--- Input for this task ---
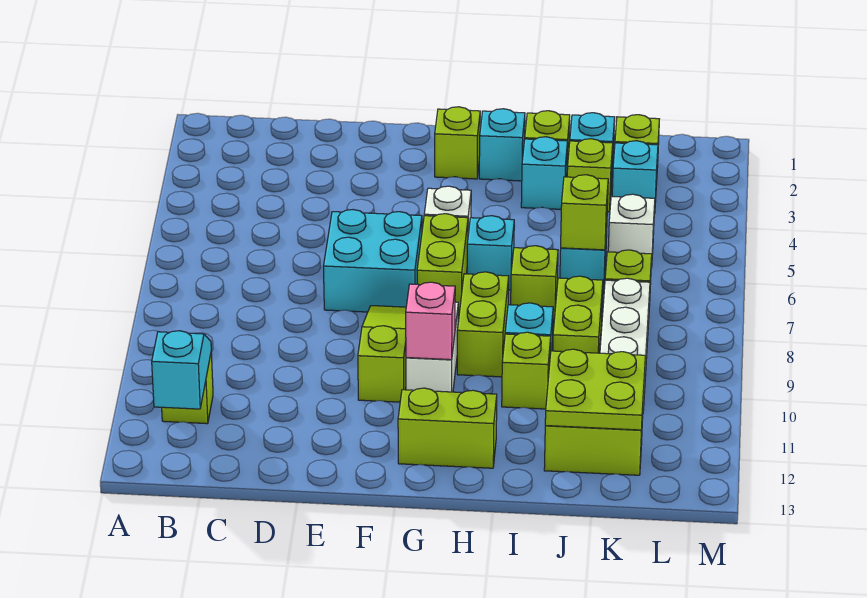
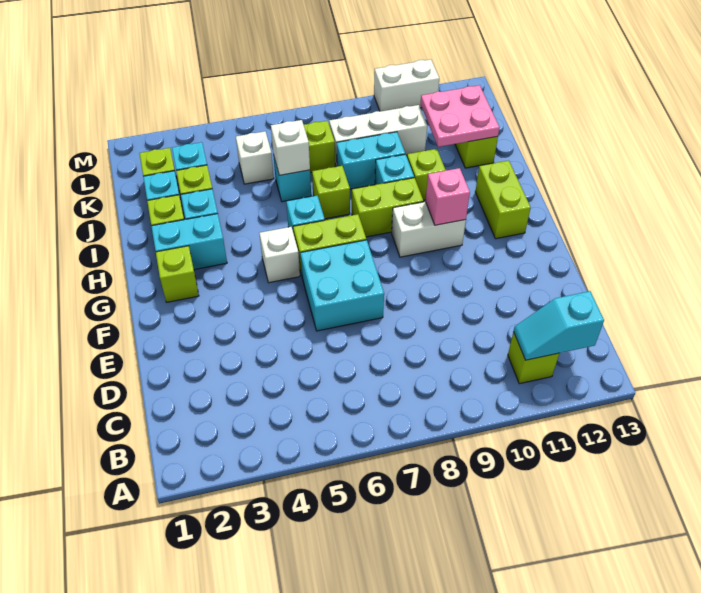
lime slope F8:F10 level 1 top 10 -> none
cyan brick H2 level 1 -> cyan brick H2:H3 level 1
lime brick J6 level 2 -> white brick J6 level 2
lime brick J8:J9 level 1 -> cyan brick J8:J9 level 1
lime plate J11:K12 level 2 -> pink plate J11:K12 level 2
none -> white brick M10:M11 level 1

--- Exercise description ---
Once the pictures are set aside, restate the remaining data above exactly.

--- Your solution ---
lime slope F8:F10 level 1 top 10 -> none
cyan brick H2 level 1 -> cyan brick H2:H3 level 1
lime brick J6 level 2 -> white brick J6 level 2
lime brick J8:J9 level 1 -> cyan brick J8:J9 level 1
lime plate J11:K12 level 2 -> pink plate J11:K12 level 2
none -> white brick M10:M11 level 1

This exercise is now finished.